* Dataset records
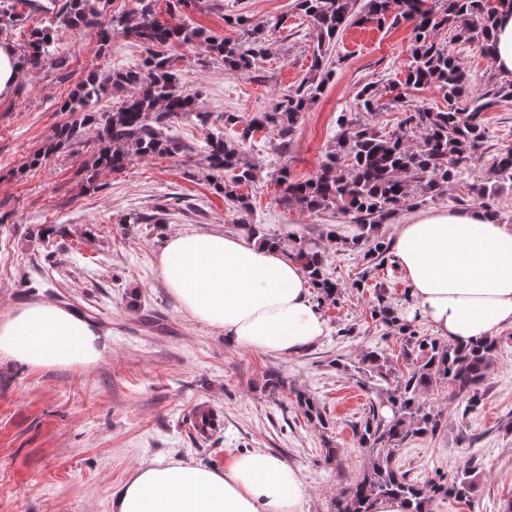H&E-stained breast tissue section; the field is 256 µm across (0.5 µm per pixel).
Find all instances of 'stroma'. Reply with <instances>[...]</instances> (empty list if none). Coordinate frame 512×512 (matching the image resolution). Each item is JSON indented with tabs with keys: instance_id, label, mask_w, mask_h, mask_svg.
Returning <instances> with one entry per match:
<instances>
[{
	"instance_id": "obj_1",
	"label": "stroma",
	"mask_w": 512,
	"mask_h": 512,
	"mask_svg": "<svg viewBox=\"0 0 512 512\" xmlns=\"http://www.w3.org/2000/svg\"><path fill=\"white\" fill-rule=\"evenodd\" d=\"M295 0H224L211 11L191 12L205 33L231 39L238 27L228 14L258 22L283 18L268 56L251 70L230 71L203 45L177 46L179 82L200 91L205 111L243 115L269 111L278 95L310 74L314 41ZM56 64L20 71L12 93L0 98V315L26 302L48 298L86 318L104 346L89 367L32 370L0 360V512H111L110 494L142 460H192L221 468L233 457L261 448L297 467L305 484L302 512H334L336 497L361 473L365 456L353 427L377 396L363 387L354 365L364 350L378 348L396 358L400 341L370 317L374 288L386 290L399 308L411 305L407 283L395 261L366 272L359 254L329 249L326 271L342 295L321 306L327 333L300 354L283 358L240 351L222 331L195 320L167 288L157 259L173 231L238 234L236 217L200 165L184 158L136 159L104 176L107 189L86 183L97 142L85 130L78 145L30 166L32 155L71 121L63 111L78 84L93 71L133 69L145 53L129 38L100 48L94 34L55 27ZM412 26L354 24L339 33L333 73L312 102L287 156L276 150L277 134L257 132L248 147L259 167L246 192L253 222L271 234L321 235L326 224L353 234L344 216L317 218L278 203L276 174L288 166L293 178L307 179L334 142L339 114L356 113L357 91L370 82L404 80L410 60ZM512 147V101L485 114L482 159L443 192L415 197L396 217L474 207V183L485 181L494 157ZM178 208H171V200ZM170 207L166 224L131 223V215ZM41 224H66L71 236L43 240ZM368 288L357 291L360 275ZM352 327L349 336L341 335ZM489 378L477 408L448 398L446 387L427 396L443 416L435 436L401 448L397 463L418 483L449 475L466 459L480 481L469 503L435 501L432 512H504L512 503V326L498 332ZM278 371L284 388L265 386ZM305 390L332 422L322 432L297 406ZM209 406L221 426L200 436L190 422L195 409Z\"/></svg>"
}]
</instances>
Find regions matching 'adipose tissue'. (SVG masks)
I'll use <instances>...</instances> for the list:
<instances>
[{"label": "adipose tissue", "mask_w": 512, "mask_h": 512, "mask_svg": "<svg viewBox=\"0 0 512 512\" xmlns=\"http://www.w3.org/2000/svg\"><path fill=\"white\" fill-rule=\"evenodd\" d=\"M392 245L413 300L402 318L422 319L437 336L464 344L512 326V226L482 208L433 211L396 225ZM158 266L182 308L239 350L288 358L326 332L302 267L283 249L219 232H174ZM101 357L98 331L53 301L0 317V359L70 369ZM304 497L300 471L257 449L221 470L141 463L114 488L112 512H302Z\"/></svg>", "instance_id": "ef3b65f1"}]
</instances>
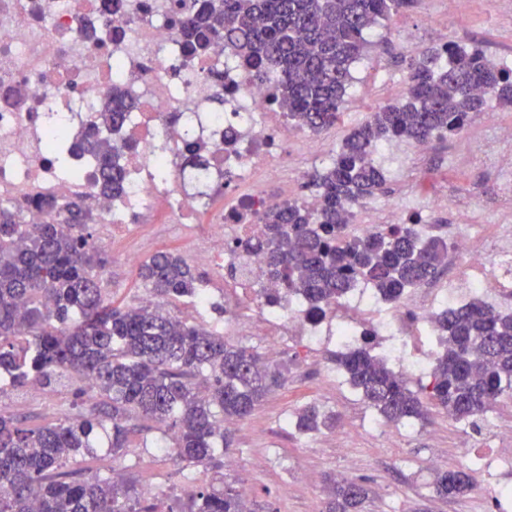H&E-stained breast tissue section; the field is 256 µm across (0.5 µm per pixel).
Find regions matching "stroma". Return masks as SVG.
<instances>
[{"label":"stroma","mask_w":512,"mask_h":512,"mask_svg":"<svg viewBox=\"0 0 512 512\" xmlns=\"http://www.w3.org/2000/svg\"><path fill=\"white\" fill-rule=\"evenodd\" d=\"M404 30L413 33L411 43L402 41ZM370 39L371 47L352 72L339 121L323 132V153L312 158L299 144H292L290 169L272 185L273 195L307 193L310 175L329 163L353 129L372 112L404 99L409 61L426 48L450 41L480 48L512 66V0H458L453 17L447 14L445 0H415L412 8L392 14L376 27ZM486 109L495 113L496 124L475 116L462 136L436 141L428 154L421 156L412 145L392 142L377 156L385 184L381 193L369 198V205L397 208L408 218L421 216L448 238L463 224L474 225L484 236L494 234L496 225H512V202L498 191V170L461 148L462 139L490 140L496 136L497 124H512L511 106L491 99ZM427 181L447 183V201L415 202L418 187ZM472 199L482 201V211L467 209ZM90 230L108 259L104 288L114 305L131 306L140 304L146 290L135 276L130 256L144 260L170 251L194 263L192 248L206 243L210 226L204 221L178 228L134 224L106 234L94 224ZM280 348L278 367L287 382L249 418L238 422L233 431L235 445L221 467H190L192 479L184 481L179 464L159 447L160 432L151 429L133 432L124 455L101 452L86 457L83 468L90 474L119 470L139 492L162 489L167 503L188 502L190 484L217 487L235 481L250 487L246 497L250 512H323L331 480L341 472L368 488L365 512H496L481 468L472 469L473 489L455 499L436 497L433 482L437 472L466 467L470 452L512 446L507 438L512 432V400H500L489 412L494 427L478 433L435 409L425 422L397 425V434L391 437L384 430L369 428L374 412L350 384L322 385V374L336 370L333 349L290 341L281 342ZM74 390L68 381L8 390L0 394V414L25 418L32 425L48 424L71 411ZM311 403L334 414L337 425L347 428L343 447L328 442L325 431L302 434L295 430L294 415ZM259 457L267 461L260 470L253 466Z\"/></svg>","instance_id":"stroma-1"}]
</instances>
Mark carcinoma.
I'll return each mask as SVG.
<instances>
[{"label":"carcinoma","mask_w":512,"mask_h":512,"mask_svg":"<svg viewBox=\"0 0 512 512\" xmlns=\"http://www.w3.org/2000/svg\"><path fill=\"white\" fill-rule=\"evenodd\" d=\"M414 0H182L175 24L190 55L231 46L270 82L269 99L300 128L318 132L340 116L352 65L367 51L366 35ZM494 98L512 106V69L480 49L452 42L411 59L403 102L389 105L342 142L321 172L310 176L319 196L310 212L294 202L269 211L264 236L249 244L266 255V274L283 294L309 311L349 296L367 280L388 300L435 278L447 258L443 238H421L412 224L381 229L370 238L342 240L350 207L382 189L373 154L381 142L409 143L459 134ZM132 105L117 87L71 148L91 153L98 187L118 193L123 172L118 147L105 132L118 130ZM63 138L48 136L57 165L69 169ZM48 220L22 224L0 206V392L69 378L77 395L94 401L76 414L32 428L0 415V512H159V497L134 496L112 476L89 474L83 458L108 440L115 455L129 448L135 421H150L171 441V457L207 466L233 446L226 421L251 416L286 382L266 357L224 334L170 314L168 304L192 296L199 281L188 263L158 252L137 267L157 299L112 305L102 287L107 258L94 244L87 208L76 198L43 203ZM445 346L435 358L428 397L409 378L371 353V337L336 355V367L386 423L423 422L431 408L479 427L503 397H512V314L482 302L450 309L439 319ZM336 419L317 406L297 415L301 433ZM473 488L463 469L442 471L435 494L455 498ZM368 489L333 483L326 512H363ZM166 512H248L231 483L201 487Z\"/></svg>","instance_id":"obj_1"}]
</instances>
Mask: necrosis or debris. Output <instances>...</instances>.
I'll list each match as a JSON object with an SVG mask.
<instances>
[{"instance_id": "4bbe7bcc", "label": "necrosis or debris", "mask_w": 512, "mask_h": 512, "mask_svg": "<svg viewBox=\"0 0 512 512\" xmlns=\"http://www.w3.org/2000/svg\"><path fill=\"white\" fill-rule=\"evenodd\" d=\"M175 4L122 0L107 13L103 0H0V205L26 224L44 221V199L62 204L77 196L91 203L92 223L106 226L157 214L170 225L193 224L209 213L210 243L194 256L223 277L224 287H201L191 301L201 316L251 286L275 291L262 255L244 244L263 234L267 212L289 202L266 191L288 168L289 143L300 141L309 155L320 153L322 143L269 105L268 85L255 81L230 47L183 56L169 23ZM116 85L135 107L120 129L124 190L104 196L92 179V157L76 158L69 175L59 172L46 130L59 117L68 136H76ZM217 92L224 107L215 111L208 101ZM200 138L209 171L203 183L193 180L185 162ZM448 257L455 265L444 288H412L389 305L373 288H359L315 317L285 301L261 303L254 320L234 318L229 325L340 350L371 333L384 344L381 358L423 374L441 346V312L475 300L493 303L512 276V247L499 238L479 240L460 229Z\"/></svg>"}]
</instances>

* Given exercise
Gather every line containing the word "list" and copy it.

* Task solution
Find all instances of 'stroma'. Reply with <instances>[...]</instances> (empty list if none). Coordinate frame 512×512 (matching the image resolution). Each item is JSON indented with tabs with keys: instance_id, label, mask_w, mask_h, mask_svg.
I'll use <instances>...</instances> for the list:
I'll list each match as a JSON object with an SVG mask.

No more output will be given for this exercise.